Report all lines of the data below that hold the word "purple".

• Supplied data:
★ ★ ★ ★ ★
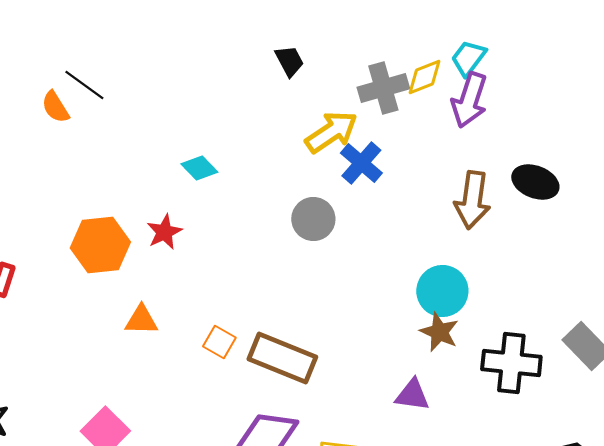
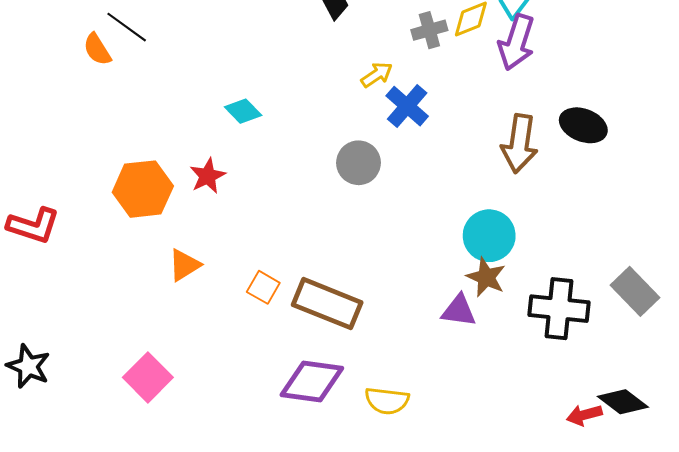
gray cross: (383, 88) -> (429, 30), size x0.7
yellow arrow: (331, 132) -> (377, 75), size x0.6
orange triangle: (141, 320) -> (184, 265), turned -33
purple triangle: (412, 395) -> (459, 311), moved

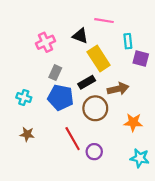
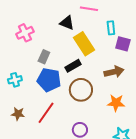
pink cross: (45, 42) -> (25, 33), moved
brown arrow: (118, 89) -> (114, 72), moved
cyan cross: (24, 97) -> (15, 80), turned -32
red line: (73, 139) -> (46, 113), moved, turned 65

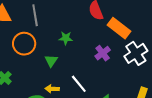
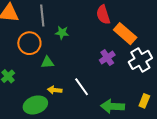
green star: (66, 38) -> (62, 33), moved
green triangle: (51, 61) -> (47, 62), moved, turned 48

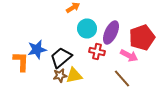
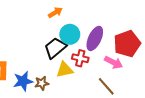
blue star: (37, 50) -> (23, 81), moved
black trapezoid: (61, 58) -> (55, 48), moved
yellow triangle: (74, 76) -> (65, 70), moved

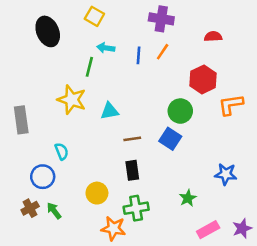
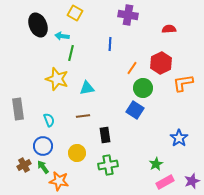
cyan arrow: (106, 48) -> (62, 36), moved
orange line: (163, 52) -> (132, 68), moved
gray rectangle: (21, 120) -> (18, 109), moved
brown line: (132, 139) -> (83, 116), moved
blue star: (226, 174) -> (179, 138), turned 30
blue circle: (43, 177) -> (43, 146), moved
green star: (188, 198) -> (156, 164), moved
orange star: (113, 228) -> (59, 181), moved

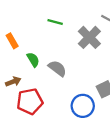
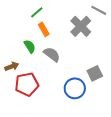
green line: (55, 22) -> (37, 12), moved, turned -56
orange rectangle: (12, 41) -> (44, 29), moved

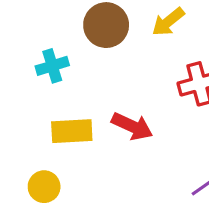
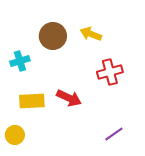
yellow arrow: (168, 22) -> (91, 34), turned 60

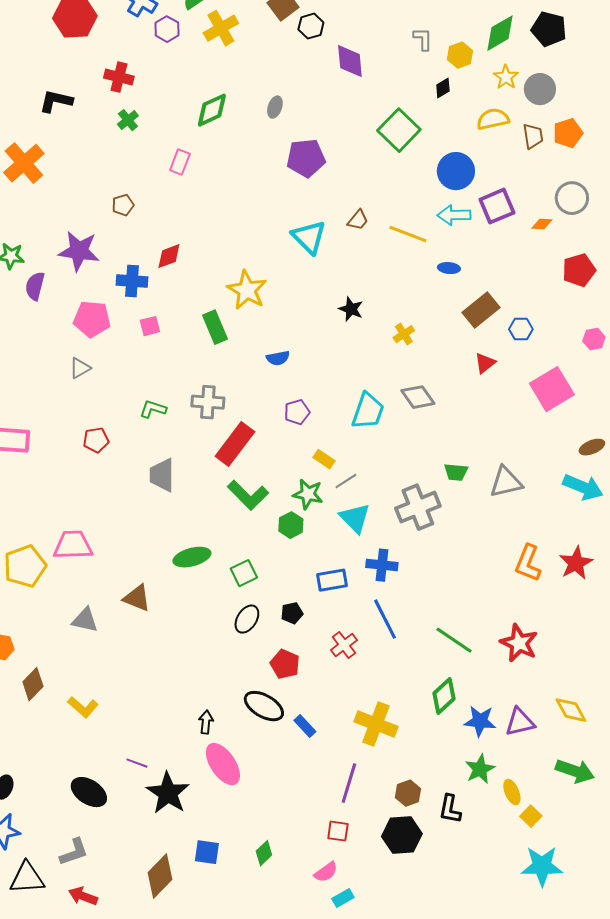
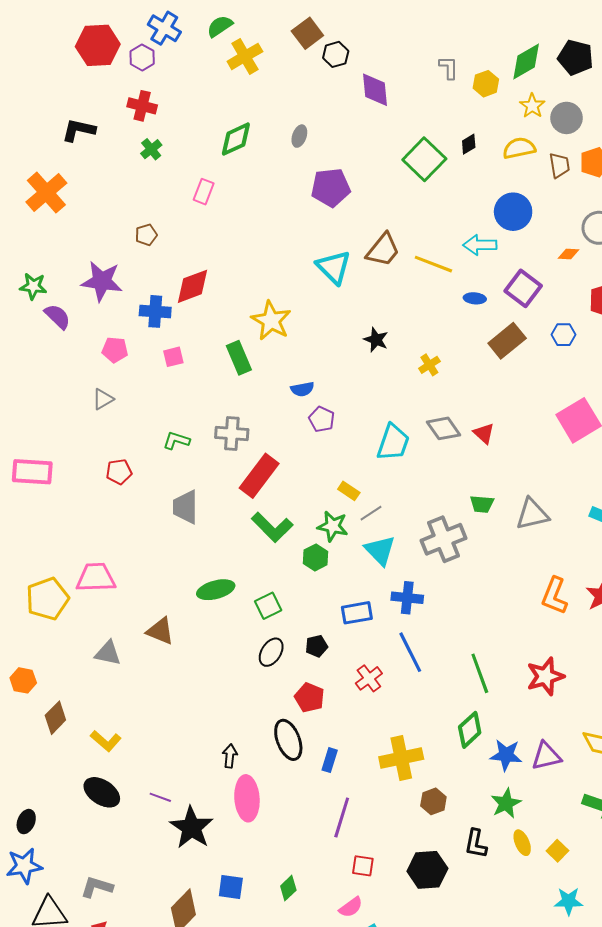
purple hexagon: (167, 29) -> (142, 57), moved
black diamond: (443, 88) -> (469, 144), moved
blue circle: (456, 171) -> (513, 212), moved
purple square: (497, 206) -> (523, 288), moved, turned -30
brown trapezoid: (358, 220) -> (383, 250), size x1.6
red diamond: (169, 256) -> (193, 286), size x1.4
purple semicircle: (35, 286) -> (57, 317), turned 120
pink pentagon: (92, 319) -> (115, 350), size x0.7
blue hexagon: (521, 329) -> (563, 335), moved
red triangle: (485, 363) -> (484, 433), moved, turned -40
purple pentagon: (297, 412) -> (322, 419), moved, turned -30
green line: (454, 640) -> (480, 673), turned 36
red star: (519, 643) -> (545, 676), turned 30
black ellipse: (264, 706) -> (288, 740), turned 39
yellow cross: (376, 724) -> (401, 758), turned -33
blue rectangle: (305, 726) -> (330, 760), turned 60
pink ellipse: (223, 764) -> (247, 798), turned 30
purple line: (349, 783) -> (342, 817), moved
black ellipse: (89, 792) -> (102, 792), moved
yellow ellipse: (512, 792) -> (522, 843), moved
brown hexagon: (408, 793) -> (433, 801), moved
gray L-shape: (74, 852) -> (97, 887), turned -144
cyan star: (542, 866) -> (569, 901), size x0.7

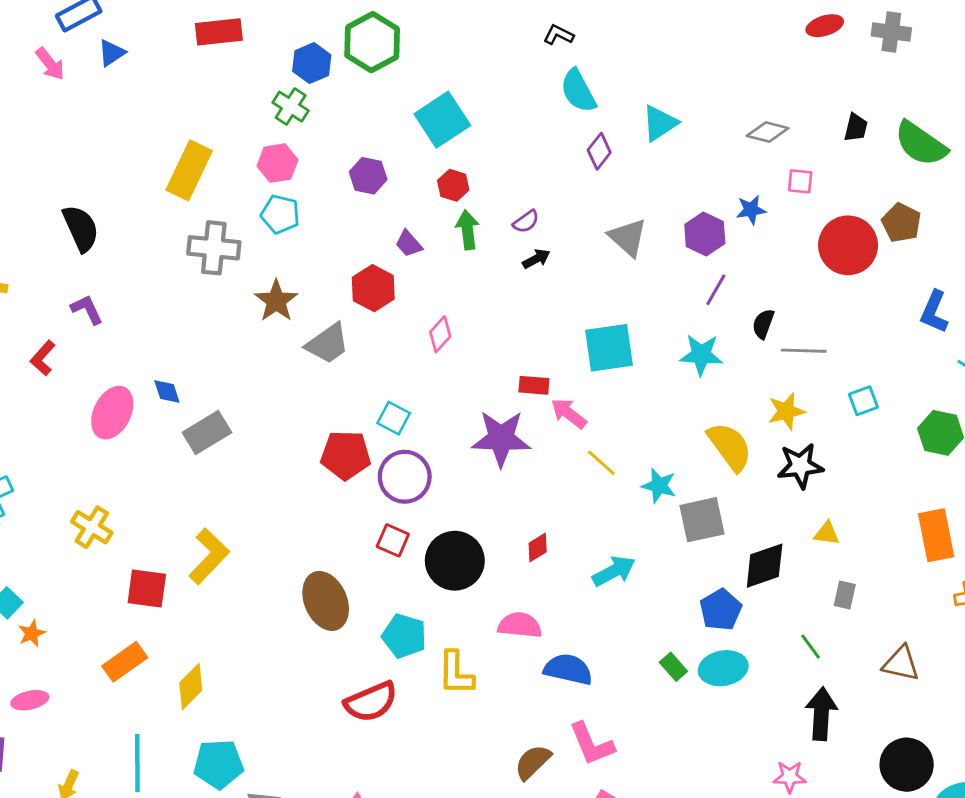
★ ★ ★ ★ ★
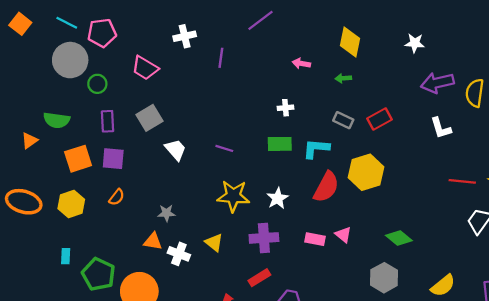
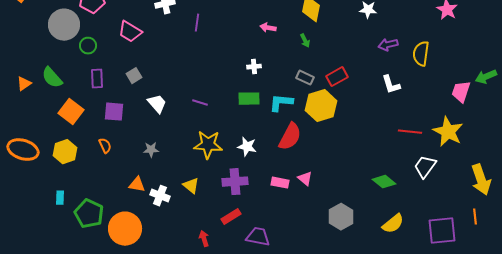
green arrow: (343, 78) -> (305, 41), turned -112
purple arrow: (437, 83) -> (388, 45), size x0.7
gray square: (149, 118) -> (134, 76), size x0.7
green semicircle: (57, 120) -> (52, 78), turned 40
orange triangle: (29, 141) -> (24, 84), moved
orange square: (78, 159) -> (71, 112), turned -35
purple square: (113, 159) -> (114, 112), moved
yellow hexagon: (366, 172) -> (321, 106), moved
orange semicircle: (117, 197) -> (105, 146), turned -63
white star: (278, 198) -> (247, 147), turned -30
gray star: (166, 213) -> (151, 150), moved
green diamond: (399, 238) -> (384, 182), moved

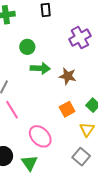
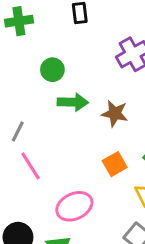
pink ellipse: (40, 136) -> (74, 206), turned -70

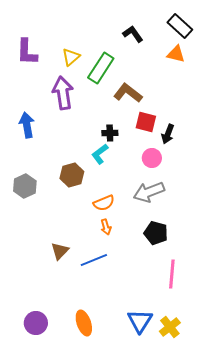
★ ★ ★ ★ ★
• The completed task:
purple triangle: (412, 395) -> (459, 311), moved
purple hexagon: (167, 29) -> (142, 57), moved
purple square: (497, 206) -> (523, 288), moved, turned -30
purple semicircle: (35, 286) -> (57, 317), turned 120
purple pentagon: (297, 412) -> (322, 419), moved, turned -30
purple line: (349, 783) -> (342, 817), moved
purple arrow: (437, 83) -> (388, 45), size x0.7
purple square: (113, 159) -> (114, 112), moved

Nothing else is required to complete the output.